[Object change descriptions]

* * * * *

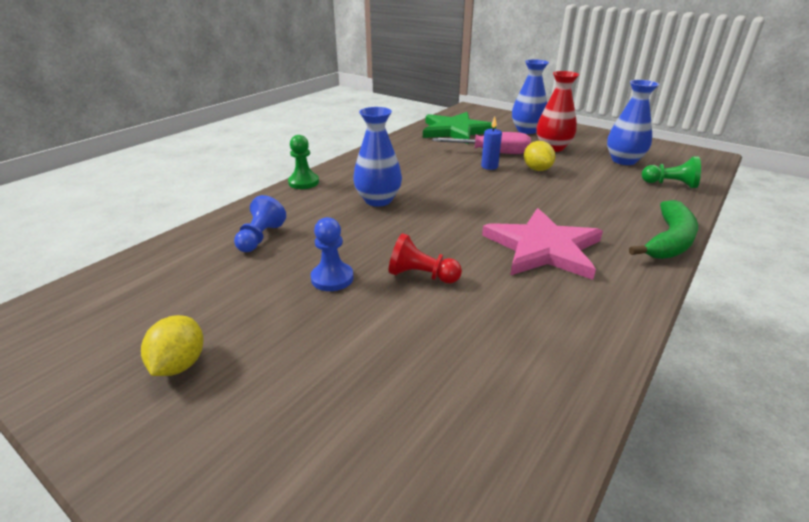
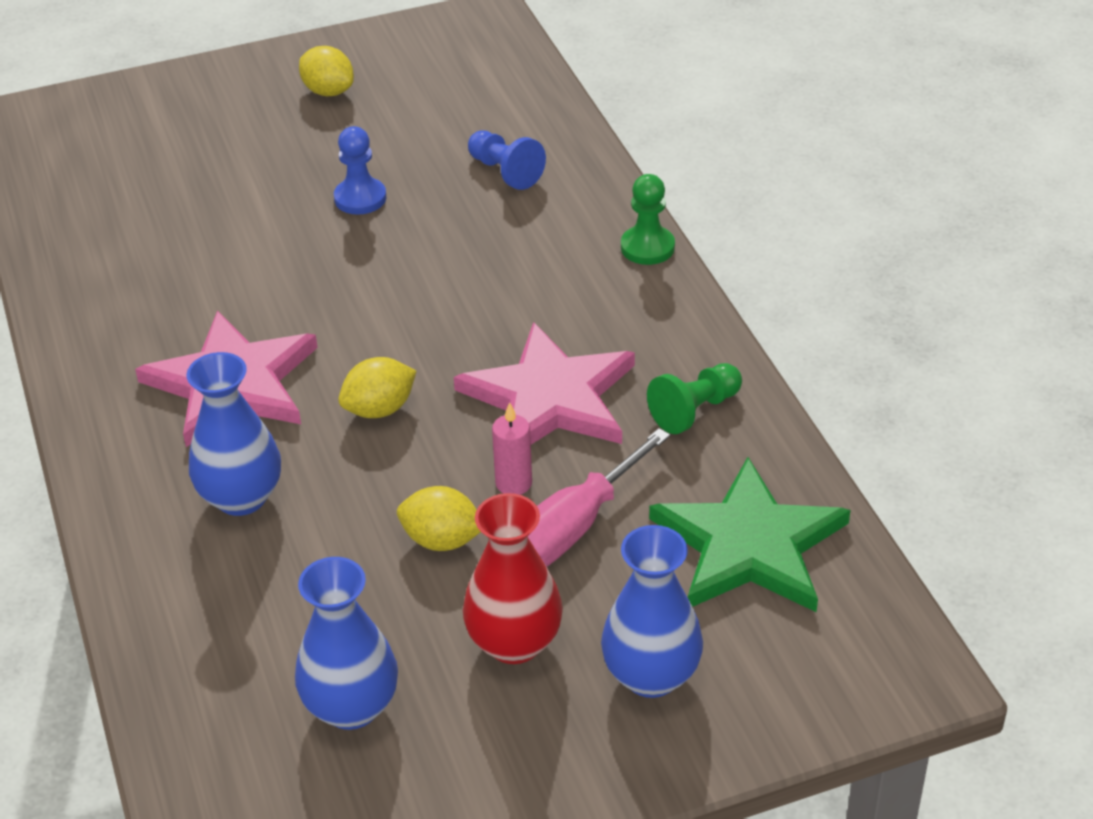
camera: 125 degrees right, 10 degrees up
blue vase [353,107,402,207] -> blue vase moved to [187,352,281,516]
red pawn [389,233,462,284] -> none
blue candle [481,117,502,170] -> pink candle [492,402,532,495]
green banana [629,200,698,259] -> none
green pawn [642,156,701,188] -> green pawn moved to [647,363,742,434]
none -> yellow lemon [338,357,416,418]
none -> pink star [454,322,635,444]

* * * * *

Activity | In the answer, the entries must appear exactly as above, without the images.

Finished exercise |
camera: 125 degrees right, 10 degrees up
blue vase [353,107,402,207] -> blue vase moved to [187,352,281,516]
red pawn [389,233,462,284] -> none
blue candle [481,117,502,170] -> pink candle [492,402,532,495]
green banana [629,200,698,259] -> none
green pawn [642,156,701,188] -> green pawn moved to [647,363,742,434]
none -> yellow lemon [338,357,416,418]
none -> pink star [454,322,635,444]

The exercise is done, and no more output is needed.